**Task data:**
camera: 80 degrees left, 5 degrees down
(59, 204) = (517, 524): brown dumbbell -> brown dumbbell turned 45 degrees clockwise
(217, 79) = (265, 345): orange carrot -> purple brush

...

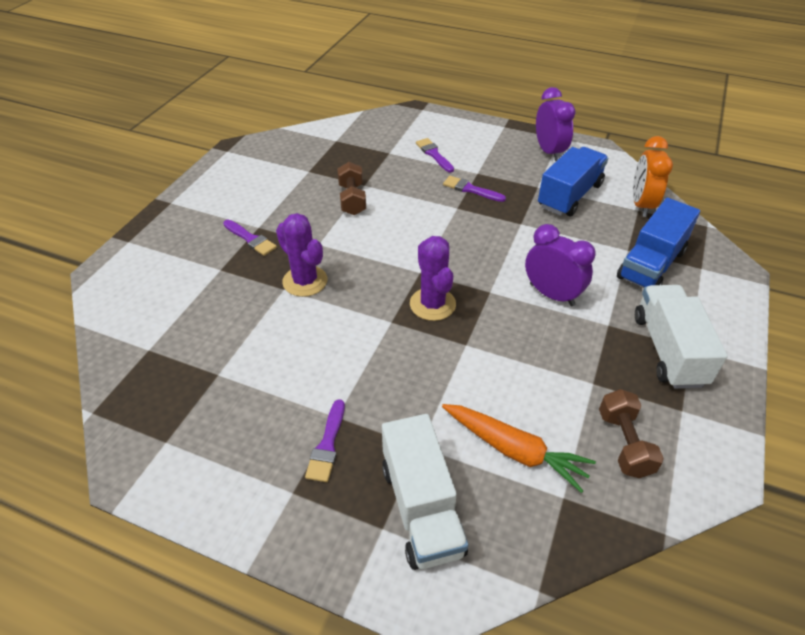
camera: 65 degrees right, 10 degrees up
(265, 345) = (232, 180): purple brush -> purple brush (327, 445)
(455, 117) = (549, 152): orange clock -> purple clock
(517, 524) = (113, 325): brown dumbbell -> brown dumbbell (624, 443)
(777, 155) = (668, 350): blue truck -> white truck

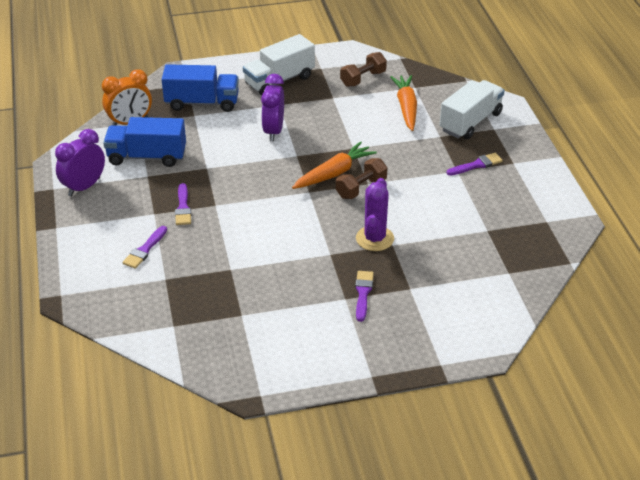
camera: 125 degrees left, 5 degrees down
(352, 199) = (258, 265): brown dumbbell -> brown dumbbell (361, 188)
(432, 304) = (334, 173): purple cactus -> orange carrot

**Task to carry out:**
How would the lines above read from the one with "(777, 155) = (668, 350): blue" to the one with "(432, 304) = (334, 173): purple", inclusive, with no pictures? Write them out exactly.

**Exercise output:**
(777, 155) = (668, 350): blue truck -> white truck

camera: 125 degrees left, 5 degrees down
(352, 199) = (258, 265): brown dumbbell -> brown dumbbell (361, 188)
(432, 304) = (334, 173): purple cactus -> orange carrot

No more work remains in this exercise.